:: Problem ::
If a line in the records below holds the string "star", count it; give only the total.

:: Raw data ::
··········
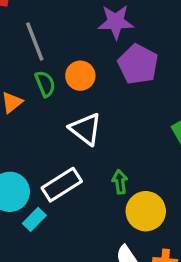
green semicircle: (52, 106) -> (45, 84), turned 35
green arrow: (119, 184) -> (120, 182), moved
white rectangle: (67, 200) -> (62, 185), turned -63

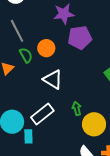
purple pentagon: (138, 64) -> (80, 38), turned -30
cyan rectangle: (34, 219) -> (28, 136), turned -40

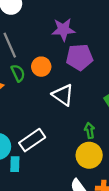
white triangle: (53, 79) -> (63, 95), moved
green arrow: (77, 109) -> (90, 130), moved

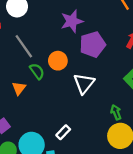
white triangle: (63, 95) -> (84, 83), turned 45
white rectangle: (32, 140) -> (63, 132), size x0.6

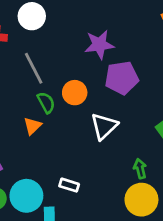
orange triangle: (19, 88) -> (32, 126), moved
white rectangle: (63, 132) -> (69, 185), turned 56

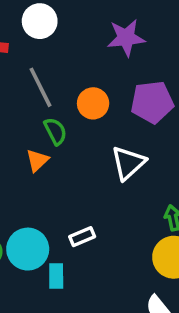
purple star: (99, 45) -> (126, 38), moved
orange circle: (75, 93) -> (93, 103), moved
white rectangle: (69, 185) -> (82, 237), turned -42

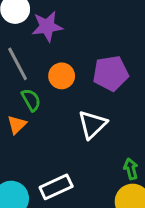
purple star: (126, 38) -> (47, 26), moved
white rectangle: (82, 237) -> (56, 187), size x1.5

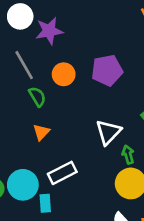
white triangle: (92, 124) -> (108, 132), moved
orange triangle: (17, 125) -> (41, 132), moved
··········
:: Exercise response ::
2